Work instruction:
Would you give the listing again exactly as written, minus its pictures?

Dataset records:
****

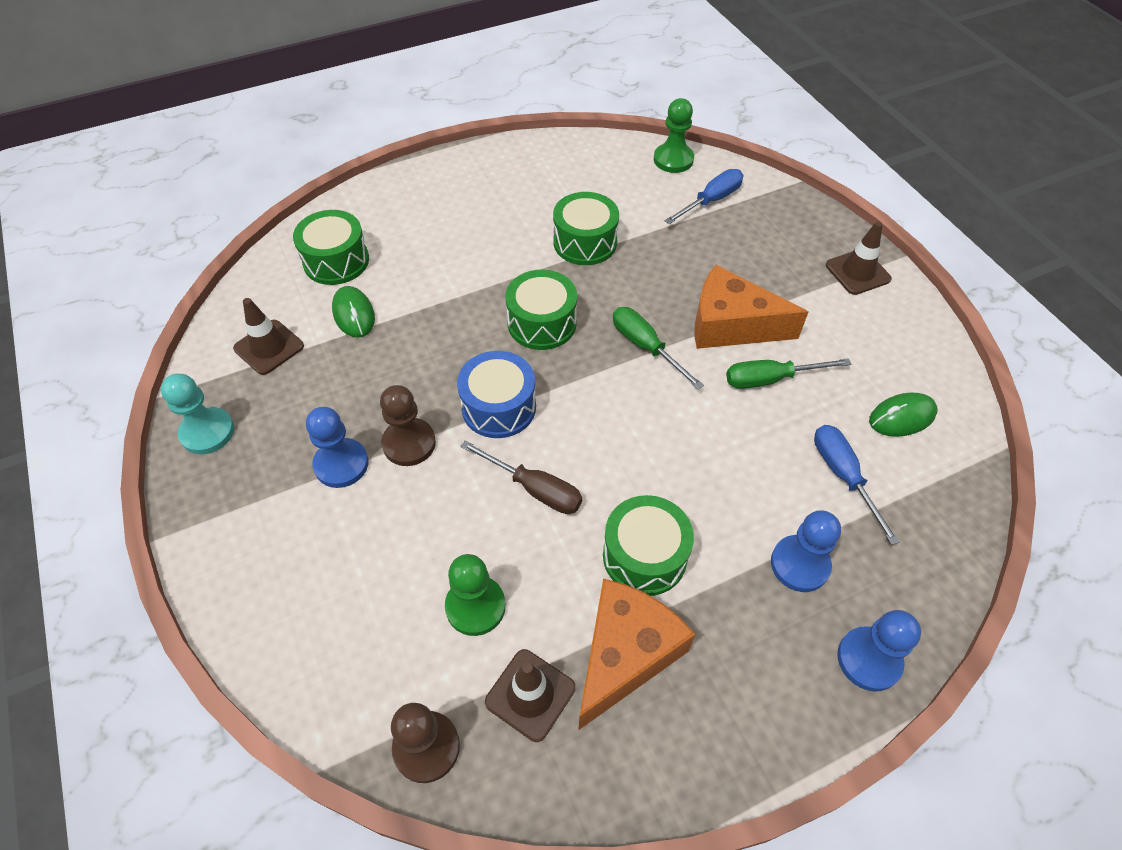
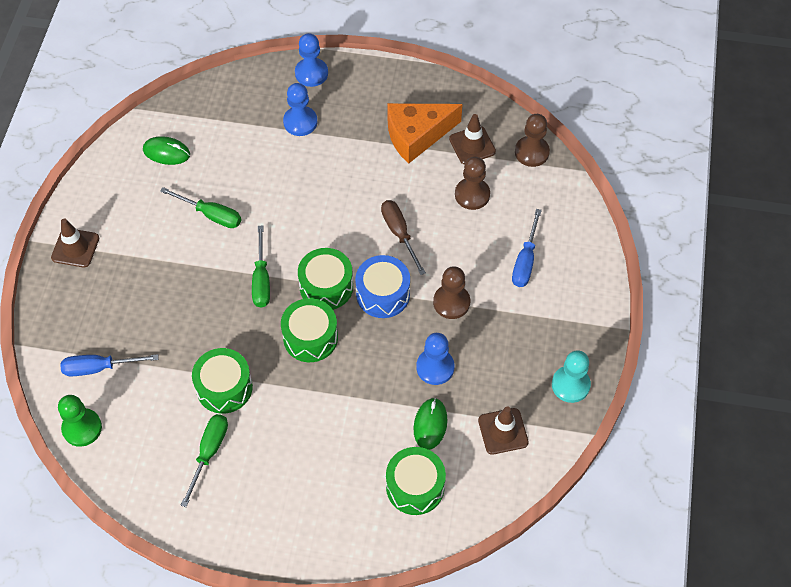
camera: 145 degrees left, 5 degrees up
(341, 464) = (498, 313): blue pawn -> blue pawn (435, 367)
(475, 606) = (472, 195): green pawn -> brown pawn
(549, 195) = (209, 453): none -> green screwdriver
(644, 556) = (371, 168): green drum -> green drum (326, 287)
(731, 325) = (195, 262): orange cheese -> none
(843, 476) = (233, 144): blue screwdriver -> blue screwdriver (525, 261)

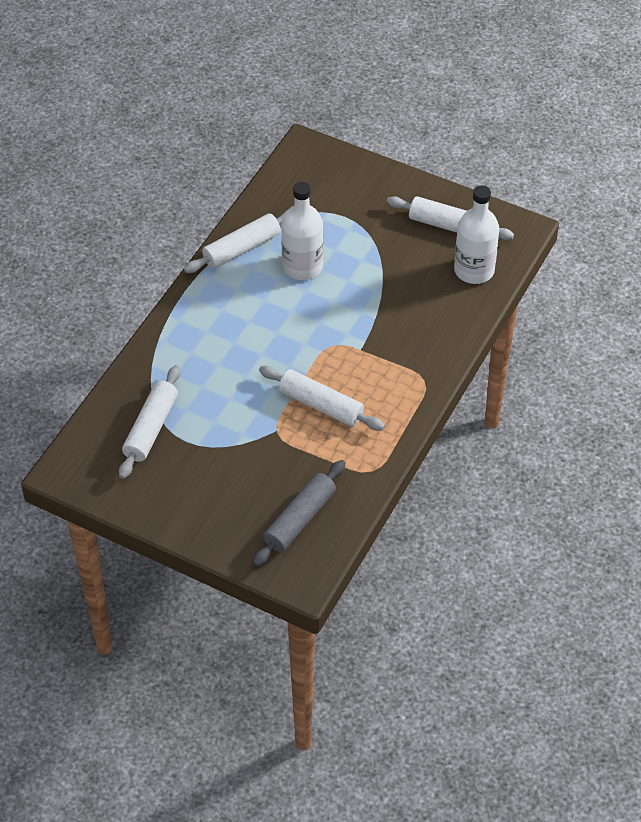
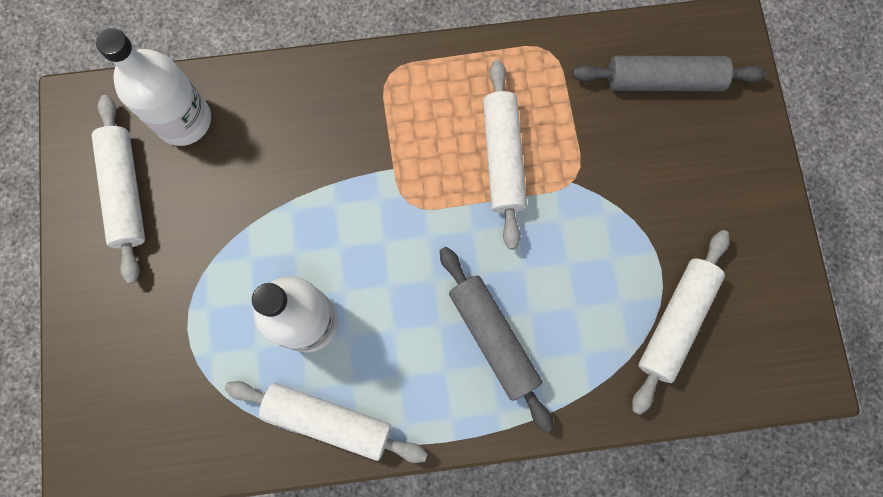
camera: 125 degrees left, 25 degrees up
(151, 428) = (675, 321): white rolling pin -> white rolling pin turned 45 degrees counterclockwise
(220, 340) = (493, 338): none -> grey rolling pin

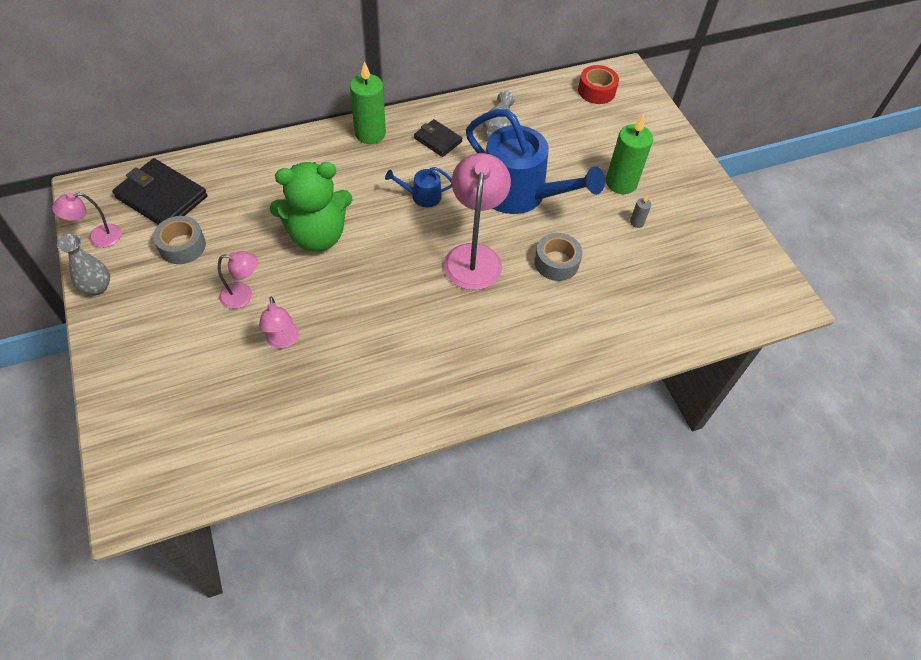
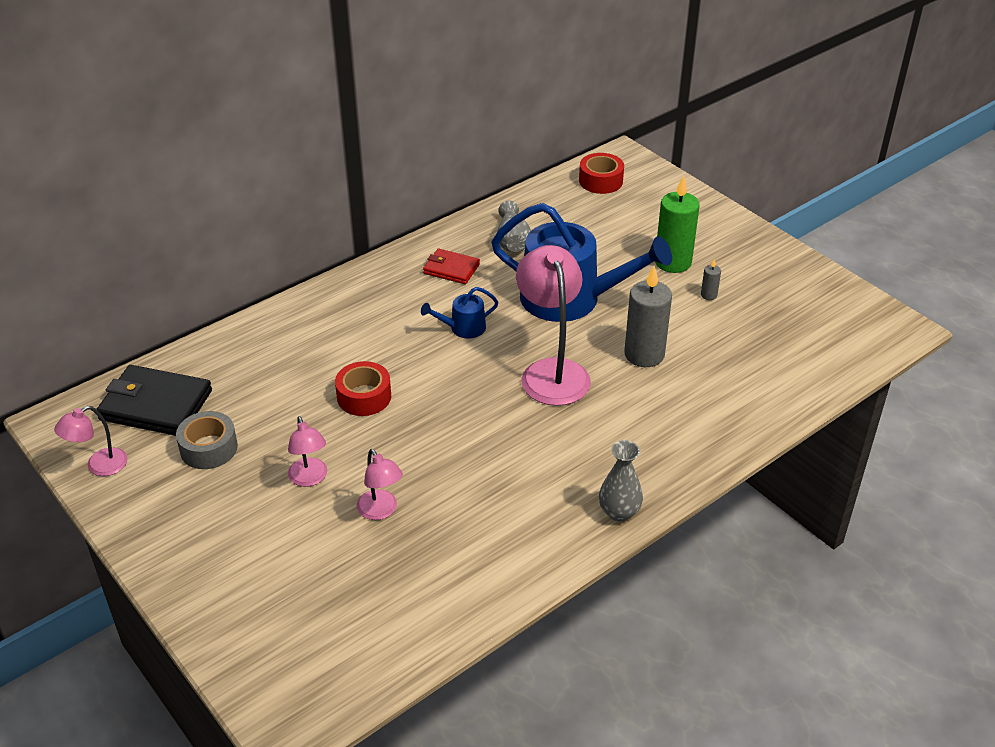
camera: 15 degrees left, 15 degrees down
(97, 287) = (127, 517): grey vase -> grey vase (619, 512)
(243, 295) = (310, 479): pink lamp -> pink lamp turned 90 degrees clockwise
(317, 235) = (364, 397): green teddy bear -> red tape
(370, 133) = (370, 281): green candle -> none
(437, 140) = (451, 269): black wallet -> red wallet
(556, 262) = (644, 354): grey tape -> grey candle

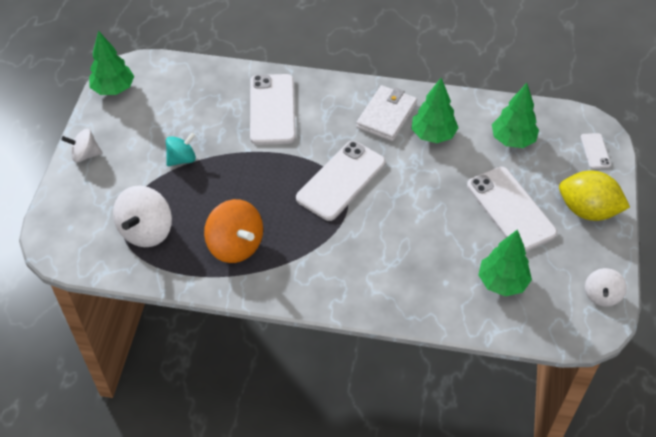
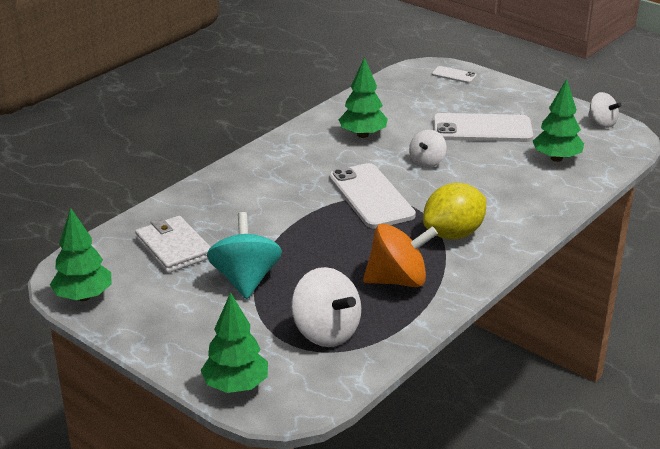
camera: 60 degrees left, 20 degrees down
(85, 155) = (166, 346): white spinning top -> white spinning top (427, 162)
(182, 159) = (245, 280): turquoise spinning top -> turquoise spinning top, size x1.65
(272, 109) = (236, 205): white phone -> none
(386, 115) = (314, 149): white wallet -> white wallet (173, 248)
(512, 140) = (406, 103): green tree -> green tree (236, 386)
(587, 210) = (512, 99): yellow lemon -> yellow lemon (453, 234)

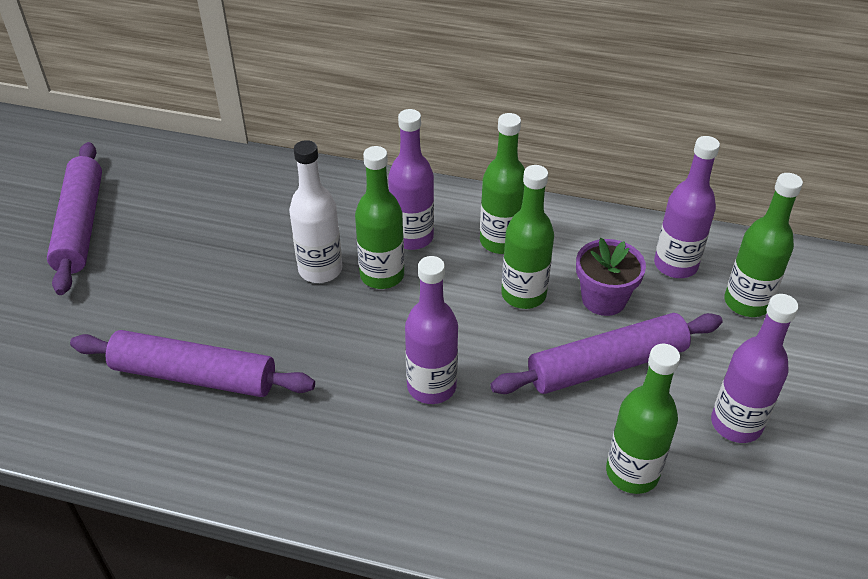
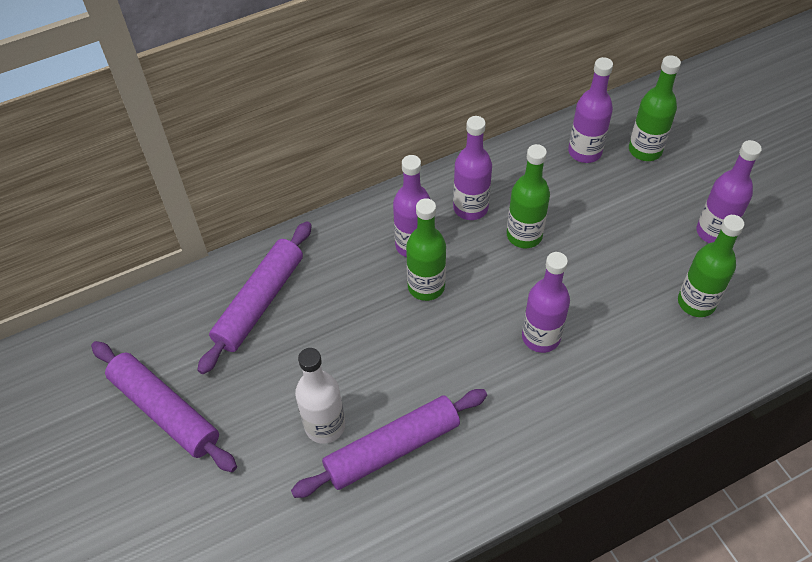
camera: 40 degrees left, 10 degrees up
(320, 270) = (382, 312): white bottle -> white bottle (325, 425)
(500, 241) = (470, 208): green bottle -> purple bottle
(603, 299) = (571, 204): purple flower pot -> none
(606, 365) = (617, 247): purple rolling pin -> purple rolling pin (259, 302)

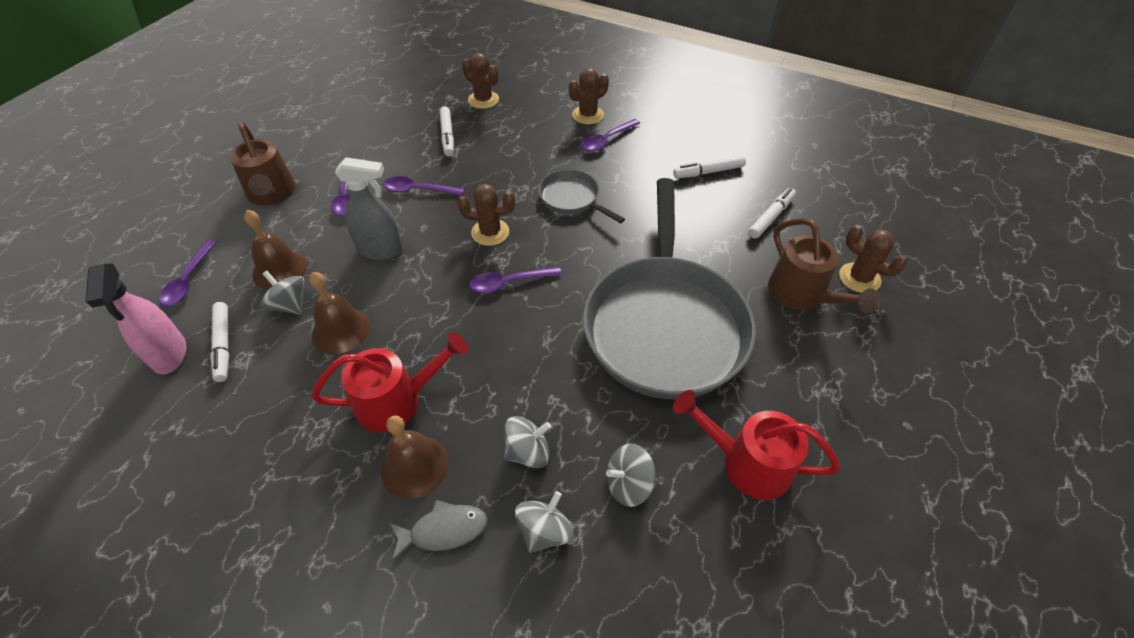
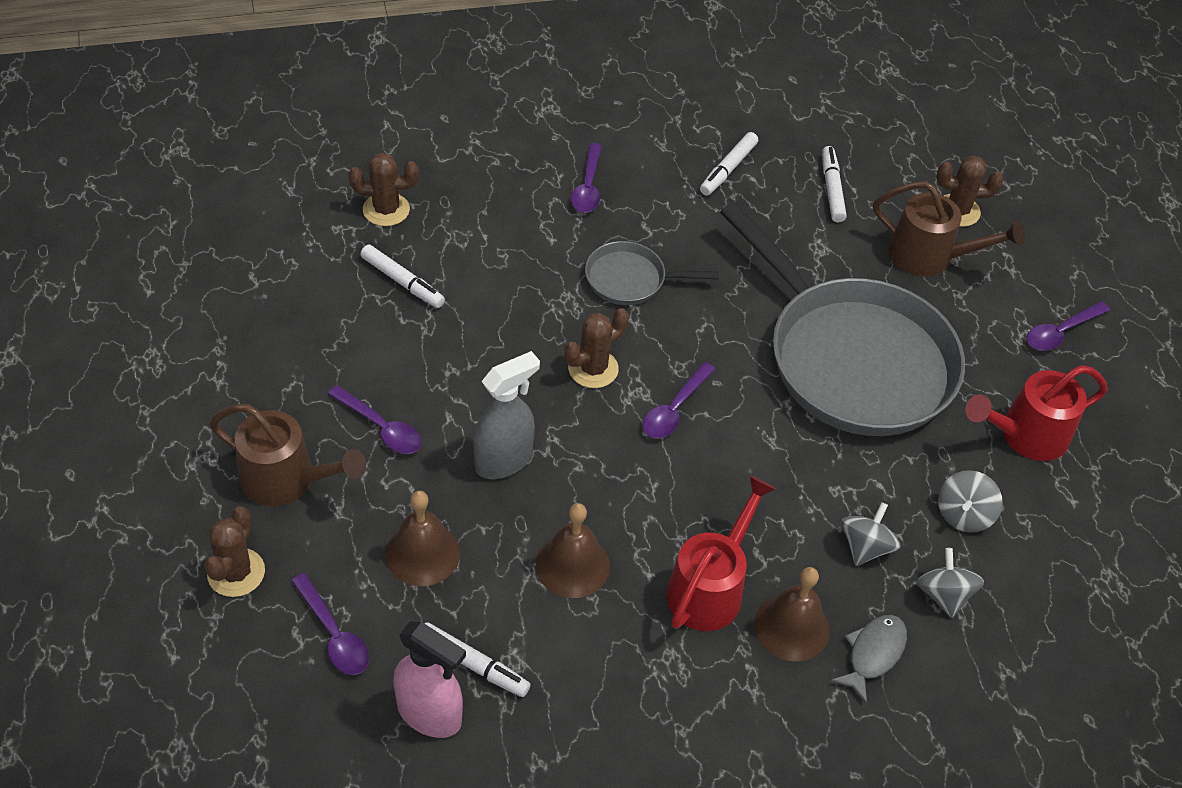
camera: 45 degrees left, 0 degrees up
(289, 305) = (486, 580): grey spinning top -> none
(418, 190) = (456, 369): purple spoon -> purple spoon (1060, 332)
(588, 115) = (532, 165): brown cactus -> brown cactus (236, 572)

****

Result of the exercise:
camera: 145 degrees left, 5 degrees up
(341, 464) = (498, 313): blue pawn -> blue pawn (435, 367)
(475, 606) = (472, 195): green pawn -> brown pawn
(549, 195) = (209, 453): none -> green screwdriver
(644, 556) = (371, 168): green drum -> green drum (326, 287)
(731, 325) = (195, 262): orange cheese -> none
(843, 476) = (233, 144): blue screwdriver -> blue screwdriver (525, 261)

camera: 125 degrees left, 25 degrees up
(151, 428) = (675, 321): white rolling pin -> white rolling pin turned 45 degrees counterclockwise
(220, 340) = (493, 338): none -> grey rolling pin

camera: 15 degrees left, 15 degrees down
(97, 287) = (127, 517): grey vase -> grey vase (619, 512)
(243, 295) = (310, 479): pink lamp -> pink lamp turned 90 degrees clockwise
(317, 235) = (364, 397): green teddy bear -> red tape
(370, 133) = (370, 281): green candle -> none
(437, 140) = (451, 269): black wallet -> red wallet
(556, 262) = (644, 354): grey tape -> grey candle

camera: 60 degrees left, 20 degrees down
(85, 155) = (166, 346): white spinning top -> white spinning top (427, 162)
(182, 159) = (245, 280): turquoise spinning top -> turquoise spinning top, size x1.65
(272, 109) = (236, 205): white phone -> none
(386, 115) = (314, 149): white wallet -> white wallet (173, 248)
(512, 140) = (406, 103): green tree -> green tree (236, 386)
(587, 210) = (512, 99): yellow lemon -> yellow lemon (453, 234)

camera: 40 degrees left, 10 degrees up
(320, 270) = (382, 312): white bottle -> white bottle (325, 425)
(500, 241) = (470, 208): green bottle -> purple bottle
(603, 299) = (571, 204): purple flower pot -> none
(606, 365) = (617, 247): purple rolling pin -> purple rolling pin (259, 302)

camera: 45 degrees left, 0 degrees up
(289, 305) = (486, 580): grey spinning top -> none
(418, 190) = (456, 369): purple spoon -> purple spoon (1060, 332)
(588, 115) = (532, 165): brown cactus -> brown cactus (236, 572)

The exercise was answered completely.